Only the pictures are to be dropped; return all other data below exactly.

[Information shown]:

━━━━━━

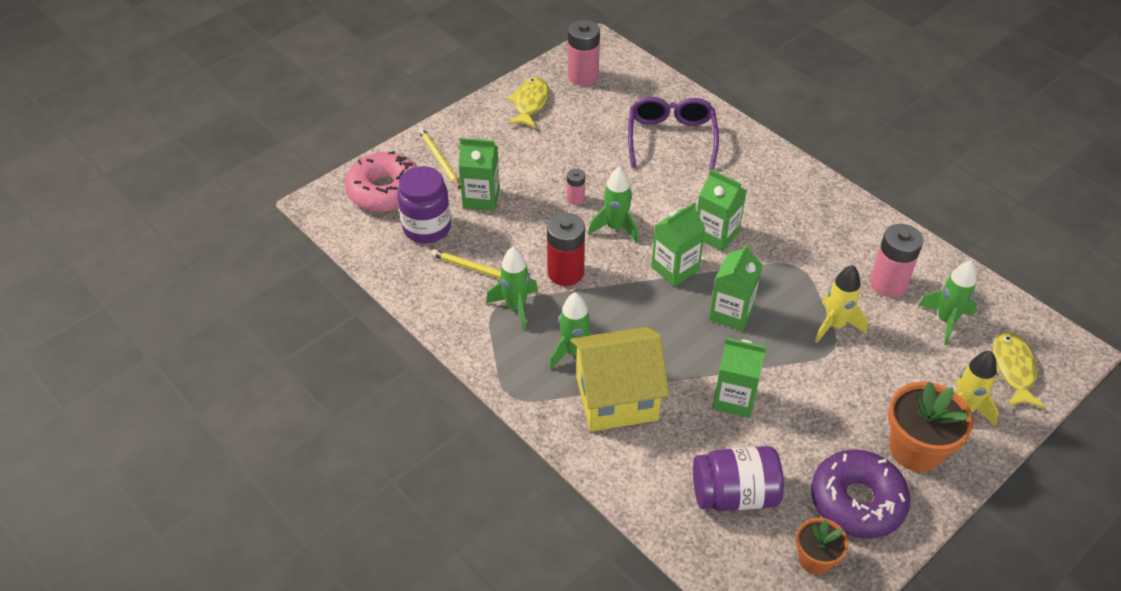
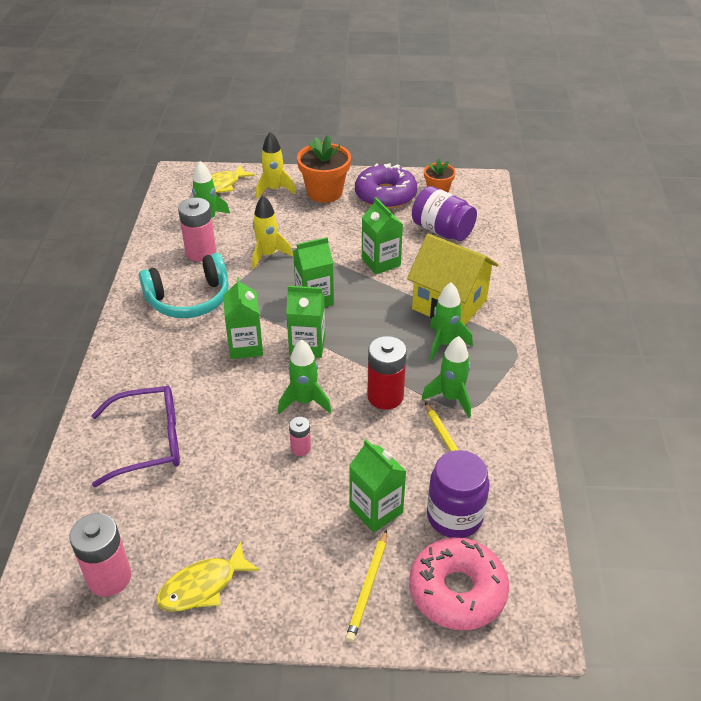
camera: 135 degrees left, 5 degrees down
(671, 138) = (149, 442): purple glasses -> purple glasses turned 150 degrees counterclockwise
(818, 238) = (189, 299): none -> turquoise headphones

━━━━━━

[Final answer]:
camera: 135 degrees left, 5 degrees down
(671, 138) = (149, 442): purple glasses -> purple glasses turned 150 degrees counterclockwise
(818, 238) = (189, 299): none -> turquoise headphones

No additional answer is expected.